Search the listing below for the word "brush", and copy every line in which it turns up.

▸ Stored data:
★ ★ ★ ★ ★ ★ ★
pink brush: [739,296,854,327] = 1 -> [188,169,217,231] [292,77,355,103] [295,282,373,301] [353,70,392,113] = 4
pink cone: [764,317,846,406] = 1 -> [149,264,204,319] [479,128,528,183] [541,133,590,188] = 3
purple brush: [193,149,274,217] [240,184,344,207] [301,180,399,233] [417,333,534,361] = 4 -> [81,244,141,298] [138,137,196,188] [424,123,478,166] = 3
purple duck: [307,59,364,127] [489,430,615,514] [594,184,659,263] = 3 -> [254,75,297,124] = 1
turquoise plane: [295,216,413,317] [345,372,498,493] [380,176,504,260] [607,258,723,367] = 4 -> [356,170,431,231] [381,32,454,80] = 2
★ ★ ★ ★ ★ ★ ★
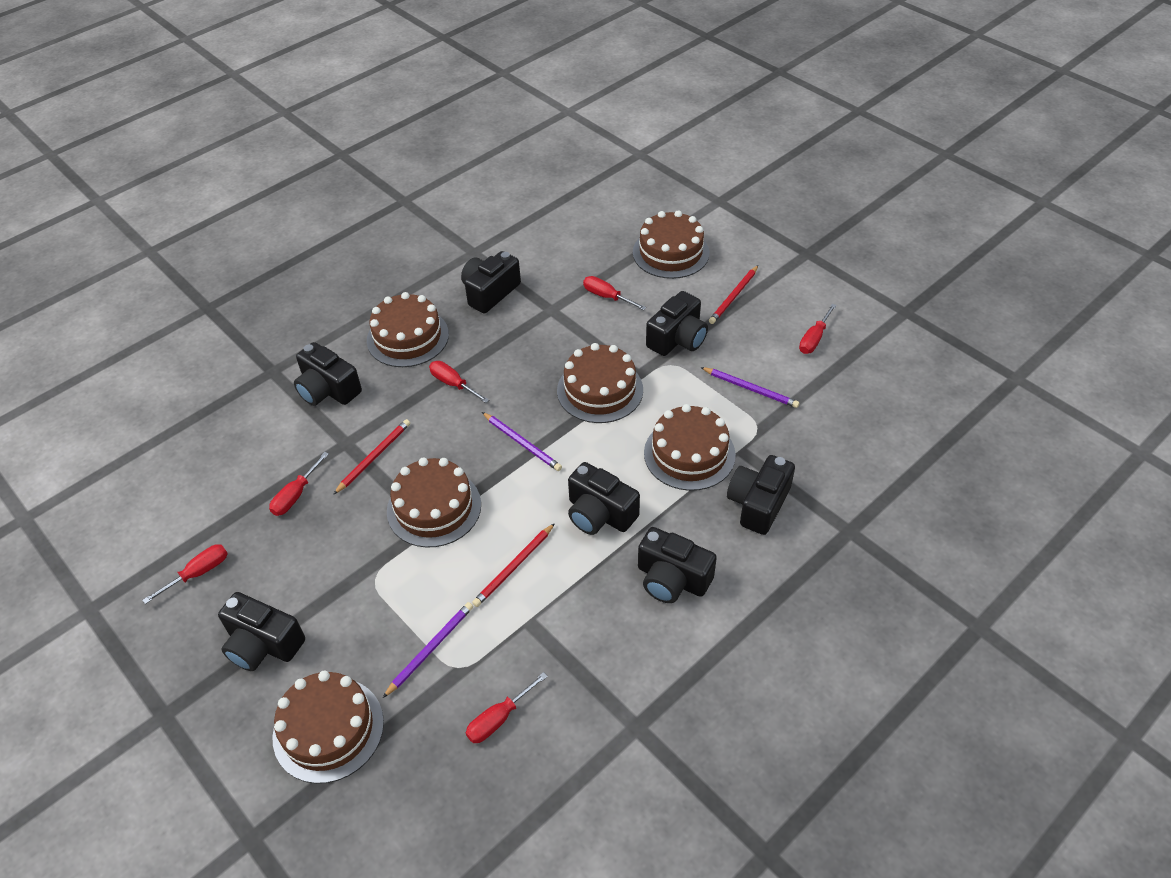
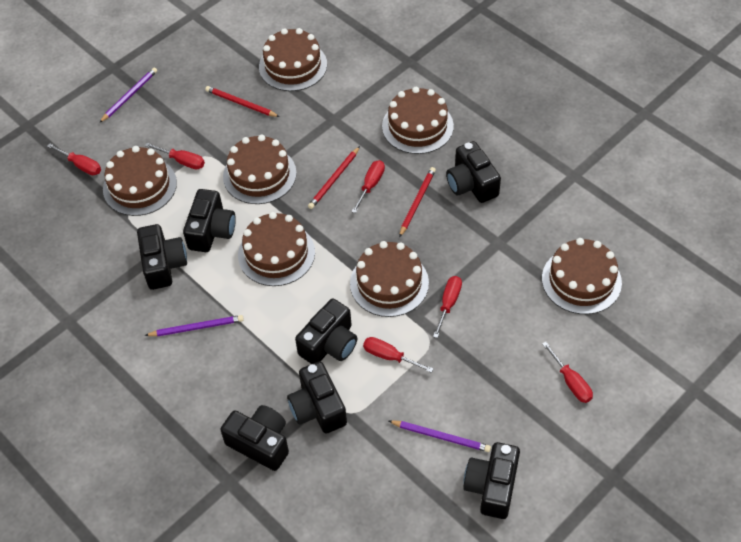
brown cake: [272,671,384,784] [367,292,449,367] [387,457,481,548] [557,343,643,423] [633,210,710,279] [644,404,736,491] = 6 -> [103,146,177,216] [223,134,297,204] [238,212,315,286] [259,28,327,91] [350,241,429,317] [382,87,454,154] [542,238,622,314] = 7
★ ★ ★ ★ ★ ★ ★
▸ Task output:
pink brush: [739,296,854,327] = 1 -> [188,169,217,231] [292,77,355,103] [295,282,373,301] [353,70,392,113] = 4
purple brush: [193,149,274,217] [240,184,344,207] [301,180,399,233] [417,333,534,361] = 4 -> [81,244,141,298] [138,137,196,188] [424,123,478,166] = 3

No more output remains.